Problem: Please transcribe, exactly, the line that contains "(439, 279) = (398, 327): none -> orange shoe" and every line after it to the end of the records, and nothing else.

Supplied records:
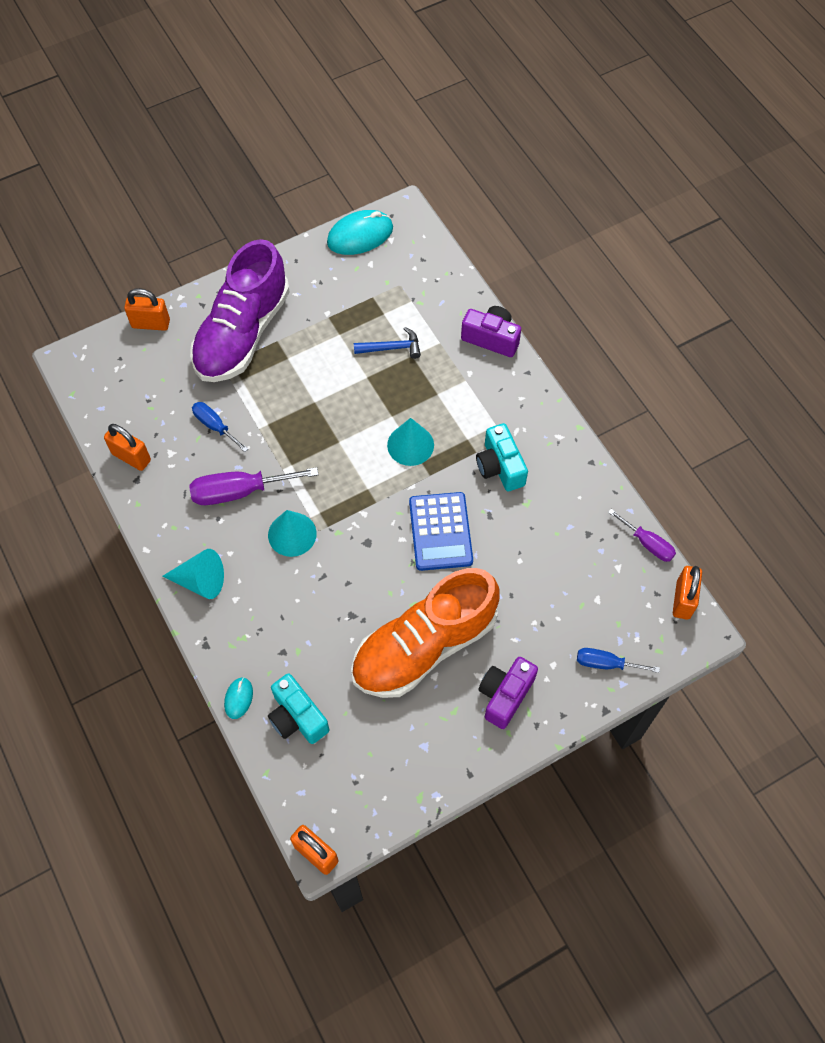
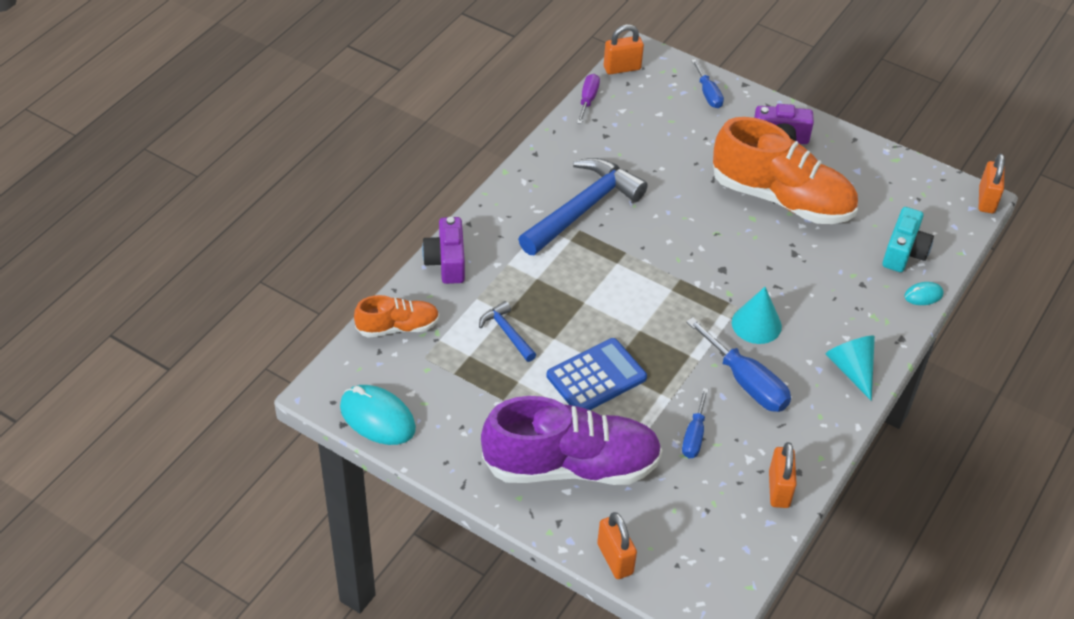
camera: 120 degrees left, 15 degrees down
(239, 491) = (746, 382): purple screwdriver -> blue screwdriver
(410, 445) = (605, 277): turquoise cone -> none
(439, 279) = (398, 327): none -> orange shoe
(440, 531) = (674, 225): blue calculator -> blue calculator (596, 377)
(500, 467) = (583, 209): turquoise camera -> blue hammer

Result for this exercise:
(439, 279) = (398, 327): none -> orange shoe
(440, 531) = (674, 225): blue calculator -> blue calculator (596, 377)
(500, 467) = (583, 209): turquoise camera -> blue hammer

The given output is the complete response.